=== Brief ===
Where the records below reach the line containing "(212, 407) = (298, 200): none -> grey cube", start transcribing, and end with the line containing "(222, 199) = (178, 418): none -> yellow apple", exactly and with nothing else added.

Collected data entries
++++++++++++++++++++

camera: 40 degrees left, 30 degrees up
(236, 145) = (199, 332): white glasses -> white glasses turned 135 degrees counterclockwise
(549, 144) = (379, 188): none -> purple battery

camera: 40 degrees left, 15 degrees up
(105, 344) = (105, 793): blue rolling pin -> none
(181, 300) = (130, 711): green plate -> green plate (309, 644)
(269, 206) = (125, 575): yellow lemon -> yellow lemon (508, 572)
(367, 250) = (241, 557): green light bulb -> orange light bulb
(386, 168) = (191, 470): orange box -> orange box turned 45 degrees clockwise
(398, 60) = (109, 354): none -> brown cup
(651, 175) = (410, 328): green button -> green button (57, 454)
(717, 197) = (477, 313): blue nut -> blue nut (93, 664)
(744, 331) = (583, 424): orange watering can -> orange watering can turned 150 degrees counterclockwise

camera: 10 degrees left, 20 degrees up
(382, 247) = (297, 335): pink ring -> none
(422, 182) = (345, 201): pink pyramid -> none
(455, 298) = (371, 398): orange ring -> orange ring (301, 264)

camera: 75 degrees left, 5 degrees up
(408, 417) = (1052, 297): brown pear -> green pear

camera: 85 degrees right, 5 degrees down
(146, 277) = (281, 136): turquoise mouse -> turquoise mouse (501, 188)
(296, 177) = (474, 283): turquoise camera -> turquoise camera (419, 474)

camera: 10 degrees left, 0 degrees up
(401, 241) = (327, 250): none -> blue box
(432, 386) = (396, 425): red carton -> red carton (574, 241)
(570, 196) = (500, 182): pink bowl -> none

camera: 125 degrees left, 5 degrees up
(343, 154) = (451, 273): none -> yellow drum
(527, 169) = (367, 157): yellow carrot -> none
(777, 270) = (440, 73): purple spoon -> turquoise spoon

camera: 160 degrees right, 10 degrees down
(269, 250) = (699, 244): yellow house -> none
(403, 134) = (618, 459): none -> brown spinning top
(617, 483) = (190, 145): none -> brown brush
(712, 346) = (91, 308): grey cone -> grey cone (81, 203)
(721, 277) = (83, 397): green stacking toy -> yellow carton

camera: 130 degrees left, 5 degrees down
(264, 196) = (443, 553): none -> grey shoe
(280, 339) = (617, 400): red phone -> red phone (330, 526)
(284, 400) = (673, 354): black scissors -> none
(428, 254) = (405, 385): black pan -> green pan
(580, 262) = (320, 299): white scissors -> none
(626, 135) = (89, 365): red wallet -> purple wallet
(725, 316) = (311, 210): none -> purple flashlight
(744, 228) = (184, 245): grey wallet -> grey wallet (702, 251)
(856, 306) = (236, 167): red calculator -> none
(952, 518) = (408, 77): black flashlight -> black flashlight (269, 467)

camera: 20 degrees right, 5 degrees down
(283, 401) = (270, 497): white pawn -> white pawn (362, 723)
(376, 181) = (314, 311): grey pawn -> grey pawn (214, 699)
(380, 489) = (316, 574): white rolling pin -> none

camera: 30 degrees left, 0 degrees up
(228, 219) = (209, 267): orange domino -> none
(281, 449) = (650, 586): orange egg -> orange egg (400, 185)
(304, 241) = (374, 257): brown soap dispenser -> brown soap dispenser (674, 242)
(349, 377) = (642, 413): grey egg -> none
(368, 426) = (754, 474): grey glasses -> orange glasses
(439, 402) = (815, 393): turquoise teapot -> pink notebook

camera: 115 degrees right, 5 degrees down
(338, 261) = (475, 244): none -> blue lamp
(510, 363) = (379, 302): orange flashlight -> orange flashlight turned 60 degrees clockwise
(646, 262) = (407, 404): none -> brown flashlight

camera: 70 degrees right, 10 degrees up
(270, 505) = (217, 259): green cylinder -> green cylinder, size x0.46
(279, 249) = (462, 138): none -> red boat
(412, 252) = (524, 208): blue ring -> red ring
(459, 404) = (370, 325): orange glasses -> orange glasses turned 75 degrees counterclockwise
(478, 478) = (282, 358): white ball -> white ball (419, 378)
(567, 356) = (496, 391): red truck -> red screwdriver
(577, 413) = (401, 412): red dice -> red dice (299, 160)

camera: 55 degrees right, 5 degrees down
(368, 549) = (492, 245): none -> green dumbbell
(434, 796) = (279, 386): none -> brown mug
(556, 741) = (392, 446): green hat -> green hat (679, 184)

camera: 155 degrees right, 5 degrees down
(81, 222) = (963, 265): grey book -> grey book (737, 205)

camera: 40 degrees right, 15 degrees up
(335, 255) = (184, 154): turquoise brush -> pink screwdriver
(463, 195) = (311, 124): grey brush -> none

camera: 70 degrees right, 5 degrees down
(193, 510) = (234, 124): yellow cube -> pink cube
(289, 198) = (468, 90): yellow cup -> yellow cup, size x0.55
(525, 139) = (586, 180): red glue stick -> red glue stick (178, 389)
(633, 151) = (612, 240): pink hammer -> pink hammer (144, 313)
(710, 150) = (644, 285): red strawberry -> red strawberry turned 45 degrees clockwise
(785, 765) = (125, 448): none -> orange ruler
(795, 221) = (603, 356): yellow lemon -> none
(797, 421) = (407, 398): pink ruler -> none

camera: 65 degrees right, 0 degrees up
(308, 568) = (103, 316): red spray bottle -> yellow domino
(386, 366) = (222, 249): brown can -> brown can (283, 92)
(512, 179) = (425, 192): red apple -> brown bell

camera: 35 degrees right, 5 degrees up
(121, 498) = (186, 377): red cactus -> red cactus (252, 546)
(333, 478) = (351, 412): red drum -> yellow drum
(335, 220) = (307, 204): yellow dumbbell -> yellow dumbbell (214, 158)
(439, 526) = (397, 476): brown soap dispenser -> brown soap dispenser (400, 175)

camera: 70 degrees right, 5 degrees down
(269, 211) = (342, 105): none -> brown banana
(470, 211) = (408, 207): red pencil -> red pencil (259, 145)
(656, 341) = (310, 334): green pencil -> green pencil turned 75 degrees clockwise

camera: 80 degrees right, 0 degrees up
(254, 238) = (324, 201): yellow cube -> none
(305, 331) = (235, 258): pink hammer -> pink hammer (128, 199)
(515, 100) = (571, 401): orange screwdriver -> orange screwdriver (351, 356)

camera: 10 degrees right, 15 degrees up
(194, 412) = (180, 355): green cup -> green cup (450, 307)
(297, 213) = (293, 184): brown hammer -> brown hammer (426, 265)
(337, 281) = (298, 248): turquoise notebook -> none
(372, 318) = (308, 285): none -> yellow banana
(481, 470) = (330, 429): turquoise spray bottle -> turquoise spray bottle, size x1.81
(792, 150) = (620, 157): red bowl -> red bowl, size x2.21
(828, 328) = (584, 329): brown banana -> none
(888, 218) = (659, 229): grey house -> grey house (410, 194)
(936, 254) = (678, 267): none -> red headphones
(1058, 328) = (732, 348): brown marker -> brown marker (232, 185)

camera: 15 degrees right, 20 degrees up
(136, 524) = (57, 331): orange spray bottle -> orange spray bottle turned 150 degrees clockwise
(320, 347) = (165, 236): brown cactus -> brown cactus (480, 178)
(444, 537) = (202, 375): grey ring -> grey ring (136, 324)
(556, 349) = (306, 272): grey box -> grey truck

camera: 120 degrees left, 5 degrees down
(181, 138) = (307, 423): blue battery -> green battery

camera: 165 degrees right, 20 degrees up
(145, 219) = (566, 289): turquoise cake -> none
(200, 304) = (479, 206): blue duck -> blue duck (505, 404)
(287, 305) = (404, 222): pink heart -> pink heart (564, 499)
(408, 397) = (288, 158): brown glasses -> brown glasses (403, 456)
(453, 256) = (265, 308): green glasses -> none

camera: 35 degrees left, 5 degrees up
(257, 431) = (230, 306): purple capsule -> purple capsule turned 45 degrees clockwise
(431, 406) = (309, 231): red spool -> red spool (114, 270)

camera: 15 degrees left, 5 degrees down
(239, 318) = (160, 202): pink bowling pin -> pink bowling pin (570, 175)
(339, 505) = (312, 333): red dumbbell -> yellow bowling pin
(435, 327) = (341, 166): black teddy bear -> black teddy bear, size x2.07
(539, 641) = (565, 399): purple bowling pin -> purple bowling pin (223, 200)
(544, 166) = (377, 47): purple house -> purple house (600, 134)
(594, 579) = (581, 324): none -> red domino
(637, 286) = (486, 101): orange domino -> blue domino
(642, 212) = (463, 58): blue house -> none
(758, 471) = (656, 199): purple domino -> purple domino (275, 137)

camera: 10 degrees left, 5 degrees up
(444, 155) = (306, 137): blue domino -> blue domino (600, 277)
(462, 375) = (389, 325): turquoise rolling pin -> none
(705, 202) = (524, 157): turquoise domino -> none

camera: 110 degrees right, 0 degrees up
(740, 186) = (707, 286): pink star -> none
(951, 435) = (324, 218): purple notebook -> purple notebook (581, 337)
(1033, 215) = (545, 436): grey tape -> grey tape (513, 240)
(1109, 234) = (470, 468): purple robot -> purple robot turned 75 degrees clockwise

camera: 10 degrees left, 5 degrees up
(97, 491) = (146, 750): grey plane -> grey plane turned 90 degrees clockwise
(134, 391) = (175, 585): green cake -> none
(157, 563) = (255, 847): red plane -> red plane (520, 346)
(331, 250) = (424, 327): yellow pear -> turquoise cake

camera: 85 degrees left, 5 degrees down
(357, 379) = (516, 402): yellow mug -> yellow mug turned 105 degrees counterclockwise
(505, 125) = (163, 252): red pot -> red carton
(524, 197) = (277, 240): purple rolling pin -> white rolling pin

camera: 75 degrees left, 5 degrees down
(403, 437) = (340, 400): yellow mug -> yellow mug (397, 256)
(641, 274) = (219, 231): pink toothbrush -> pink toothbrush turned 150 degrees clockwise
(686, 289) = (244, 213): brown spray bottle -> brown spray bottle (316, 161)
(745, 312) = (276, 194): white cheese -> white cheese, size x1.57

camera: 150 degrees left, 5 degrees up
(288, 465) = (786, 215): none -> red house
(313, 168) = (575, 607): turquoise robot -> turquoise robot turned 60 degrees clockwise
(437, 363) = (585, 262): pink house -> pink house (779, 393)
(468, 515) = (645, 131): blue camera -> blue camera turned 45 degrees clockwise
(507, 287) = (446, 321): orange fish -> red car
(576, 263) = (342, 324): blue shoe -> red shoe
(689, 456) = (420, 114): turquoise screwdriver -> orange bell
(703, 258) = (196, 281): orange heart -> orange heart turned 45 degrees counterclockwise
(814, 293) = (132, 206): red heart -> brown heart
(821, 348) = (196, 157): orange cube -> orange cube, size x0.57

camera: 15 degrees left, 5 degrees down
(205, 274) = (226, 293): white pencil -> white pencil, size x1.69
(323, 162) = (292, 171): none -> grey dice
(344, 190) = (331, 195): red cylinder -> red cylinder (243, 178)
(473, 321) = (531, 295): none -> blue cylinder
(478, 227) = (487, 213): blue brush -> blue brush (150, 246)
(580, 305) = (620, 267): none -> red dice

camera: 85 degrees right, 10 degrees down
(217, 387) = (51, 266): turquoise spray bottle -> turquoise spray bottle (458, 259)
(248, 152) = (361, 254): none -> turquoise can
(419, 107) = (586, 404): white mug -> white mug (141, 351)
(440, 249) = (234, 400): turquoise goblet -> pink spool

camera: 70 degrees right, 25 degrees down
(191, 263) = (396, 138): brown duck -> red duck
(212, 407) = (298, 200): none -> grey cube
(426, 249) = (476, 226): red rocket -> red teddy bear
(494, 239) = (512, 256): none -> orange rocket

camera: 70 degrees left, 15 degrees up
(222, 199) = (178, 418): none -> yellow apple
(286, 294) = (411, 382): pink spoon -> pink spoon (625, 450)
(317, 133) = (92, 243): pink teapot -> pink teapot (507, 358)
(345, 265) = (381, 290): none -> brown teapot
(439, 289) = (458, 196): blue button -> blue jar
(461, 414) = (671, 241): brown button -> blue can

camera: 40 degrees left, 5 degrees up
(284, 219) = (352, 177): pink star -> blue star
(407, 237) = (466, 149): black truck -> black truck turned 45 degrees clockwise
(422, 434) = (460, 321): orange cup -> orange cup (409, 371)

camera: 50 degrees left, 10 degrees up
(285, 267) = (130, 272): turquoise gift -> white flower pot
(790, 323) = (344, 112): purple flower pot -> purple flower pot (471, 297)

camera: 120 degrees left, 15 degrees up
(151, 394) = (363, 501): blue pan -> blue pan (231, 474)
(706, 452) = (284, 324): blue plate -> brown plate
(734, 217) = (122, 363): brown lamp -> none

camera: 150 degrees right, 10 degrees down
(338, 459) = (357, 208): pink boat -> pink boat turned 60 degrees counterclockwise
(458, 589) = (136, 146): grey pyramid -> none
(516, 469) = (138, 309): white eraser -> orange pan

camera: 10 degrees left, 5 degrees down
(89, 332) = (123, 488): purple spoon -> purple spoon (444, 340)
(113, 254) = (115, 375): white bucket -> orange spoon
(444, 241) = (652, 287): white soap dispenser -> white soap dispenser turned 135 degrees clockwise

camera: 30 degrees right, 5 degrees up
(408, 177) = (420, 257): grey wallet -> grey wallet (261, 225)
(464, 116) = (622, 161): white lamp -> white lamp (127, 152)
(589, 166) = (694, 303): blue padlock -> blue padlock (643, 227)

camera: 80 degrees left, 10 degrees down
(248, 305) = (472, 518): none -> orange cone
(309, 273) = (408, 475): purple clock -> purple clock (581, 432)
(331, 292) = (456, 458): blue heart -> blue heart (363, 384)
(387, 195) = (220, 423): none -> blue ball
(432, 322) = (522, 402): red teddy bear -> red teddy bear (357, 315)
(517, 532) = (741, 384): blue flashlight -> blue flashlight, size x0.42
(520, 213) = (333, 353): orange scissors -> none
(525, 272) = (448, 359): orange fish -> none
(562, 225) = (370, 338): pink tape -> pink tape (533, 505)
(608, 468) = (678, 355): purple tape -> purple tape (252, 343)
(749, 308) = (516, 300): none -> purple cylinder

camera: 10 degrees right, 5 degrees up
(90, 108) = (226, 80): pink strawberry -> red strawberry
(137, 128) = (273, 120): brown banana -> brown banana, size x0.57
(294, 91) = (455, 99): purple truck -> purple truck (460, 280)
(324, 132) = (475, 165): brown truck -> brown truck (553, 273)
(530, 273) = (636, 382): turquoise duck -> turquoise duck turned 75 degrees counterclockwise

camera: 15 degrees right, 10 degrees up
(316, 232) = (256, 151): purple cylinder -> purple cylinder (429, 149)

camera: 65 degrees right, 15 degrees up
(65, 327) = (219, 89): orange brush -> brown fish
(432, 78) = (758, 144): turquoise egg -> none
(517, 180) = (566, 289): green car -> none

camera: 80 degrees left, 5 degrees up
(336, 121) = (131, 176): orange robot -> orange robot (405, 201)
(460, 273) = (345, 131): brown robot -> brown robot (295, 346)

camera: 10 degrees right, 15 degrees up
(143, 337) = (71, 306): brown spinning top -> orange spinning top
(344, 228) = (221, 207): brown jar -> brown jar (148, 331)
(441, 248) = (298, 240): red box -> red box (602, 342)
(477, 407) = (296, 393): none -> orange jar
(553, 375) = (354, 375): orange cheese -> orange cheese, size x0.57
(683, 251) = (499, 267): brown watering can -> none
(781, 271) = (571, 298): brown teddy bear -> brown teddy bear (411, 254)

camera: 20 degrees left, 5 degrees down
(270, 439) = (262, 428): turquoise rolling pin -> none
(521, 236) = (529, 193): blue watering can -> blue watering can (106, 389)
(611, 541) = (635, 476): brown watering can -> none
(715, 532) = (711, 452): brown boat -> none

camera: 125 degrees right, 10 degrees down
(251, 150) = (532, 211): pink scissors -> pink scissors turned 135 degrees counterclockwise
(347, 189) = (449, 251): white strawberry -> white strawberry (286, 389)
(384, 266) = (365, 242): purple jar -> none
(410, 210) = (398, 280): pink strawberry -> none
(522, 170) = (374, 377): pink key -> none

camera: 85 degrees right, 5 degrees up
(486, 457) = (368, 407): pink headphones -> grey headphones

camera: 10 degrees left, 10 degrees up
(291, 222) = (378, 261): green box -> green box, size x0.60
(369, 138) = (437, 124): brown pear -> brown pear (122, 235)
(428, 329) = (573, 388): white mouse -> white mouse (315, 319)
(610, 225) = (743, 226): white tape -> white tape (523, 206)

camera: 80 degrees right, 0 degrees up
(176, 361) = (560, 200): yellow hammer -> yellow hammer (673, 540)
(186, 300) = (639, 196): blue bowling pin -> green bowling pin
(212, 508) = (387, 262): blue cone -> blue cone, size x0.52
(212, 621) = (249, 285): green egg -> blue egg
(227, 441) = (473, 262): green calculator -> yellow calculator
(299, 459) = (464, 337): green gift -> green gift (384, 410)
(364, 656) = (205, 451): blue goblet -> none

++++++++++++++++++++

=== Exercise answer ===
(212, 407) = (298, 200): none -> grey cube
(426, 249) = (476, 226): red rocket -> red teddy bear
(494, 239) = (512, 256): none -> orange rocket

camera: 70 degrees left, 15 degrees up
(222, 199) = (178, 418): none -> yellow apple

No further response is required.